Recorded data
=== Begin Enclosure ===

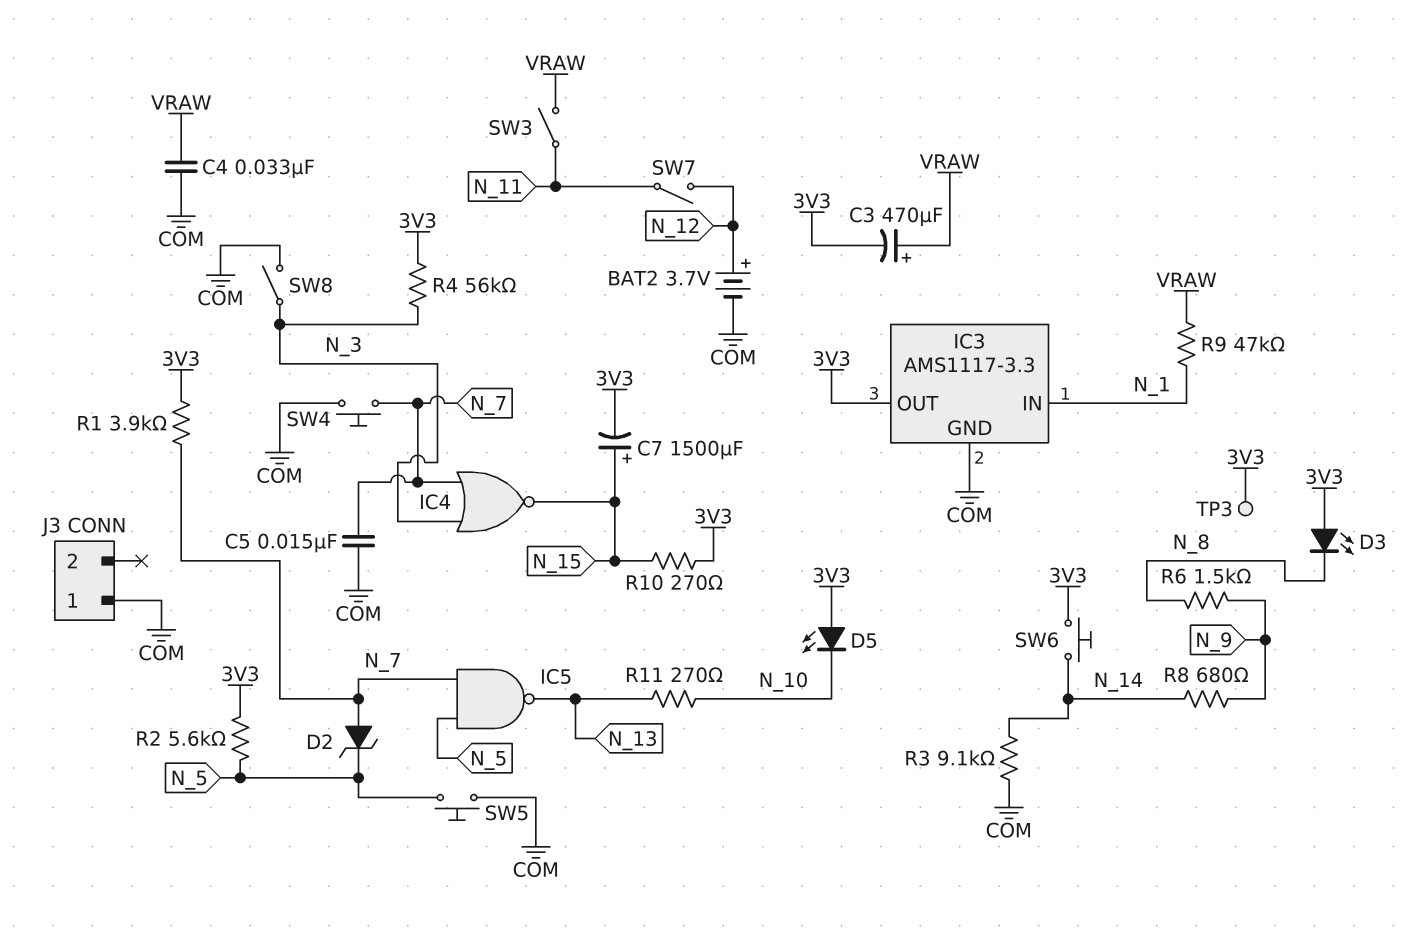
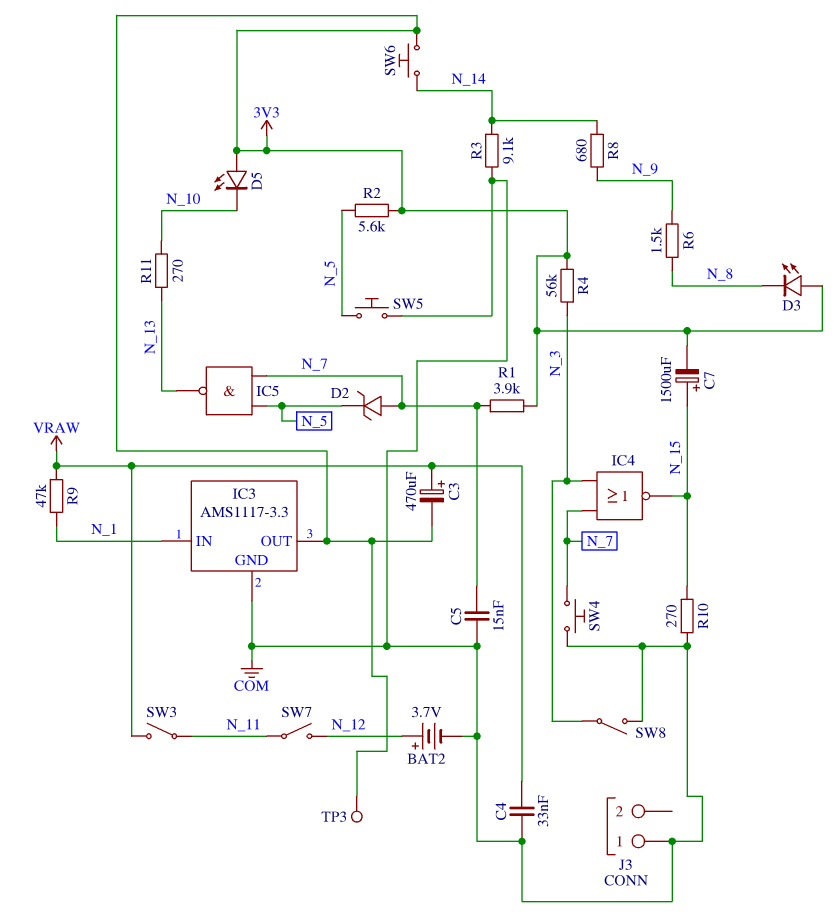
R10: 270 (3V3, N_15) -> 270 (COM, N_15)

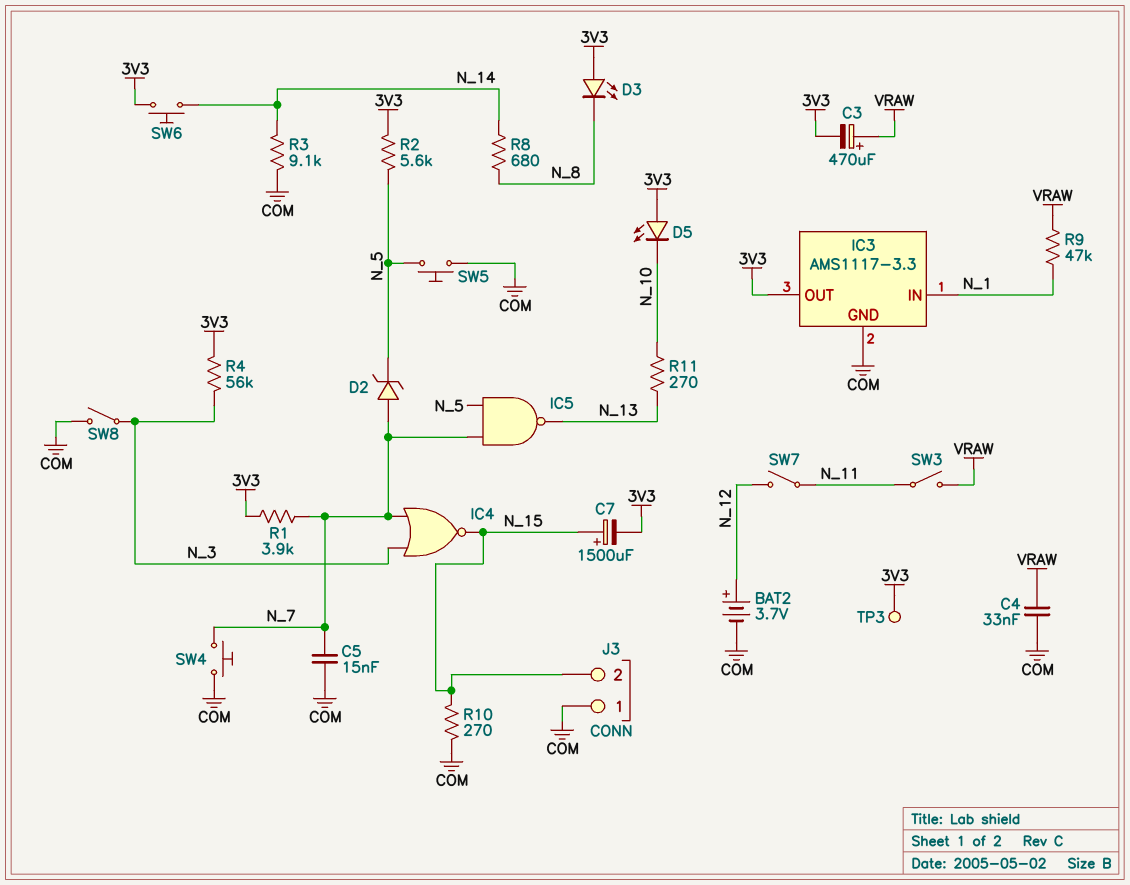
J3 pin 2: none -> N_15
R6: 1.5k (N_8, N_9) -> none
R8: 680 (N_9, N_14) -> 680 (N_8, N_14)

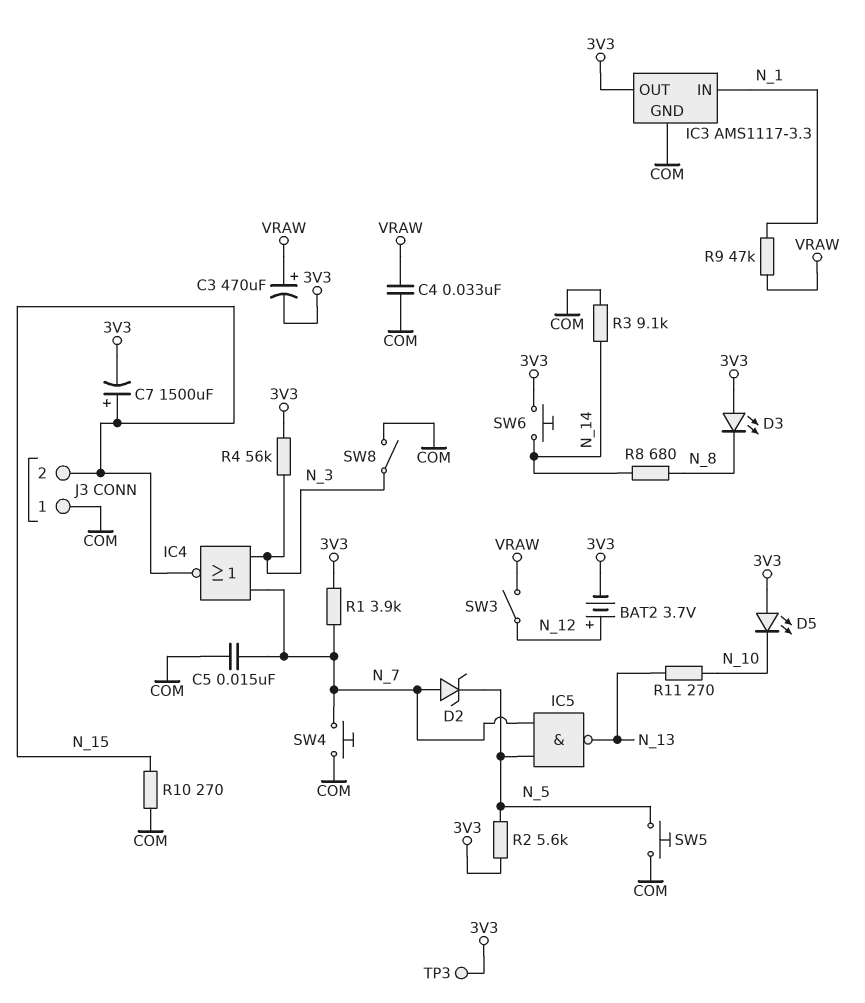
BAT2: 3.7V (plus N_12, minus COM) -> 3.7V (plus N_12, minus 3V3)
SW3: switch (N_11, VRAW) -> switch (N_12, VRAW)
SW7: switch (N_11, N_12) -> none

=== End Enclosure ===

▸ **EXERCISE GOAL**: Transcribe the data exactly and leave no picture in the copy.

▸ **EXERCISE RESPONSE**:
R10: 270 (3V3, N_15) -> 270 (COM, N_15)

J3 pin 2: none -> N_15
R6: 1.5k (N_8, N_9) -> none
R8: 680 (N_9, N_14) -> 680 (N_8, N_14)

BAT2: 3.7V (plus N_12, minus COM) -> 3.7V (plus N_12, minus 3V3)
SW3: switch (N_11, VRAW) -> switch (N_12, VRAW)
SW7: switch (N_11, N_12) -> none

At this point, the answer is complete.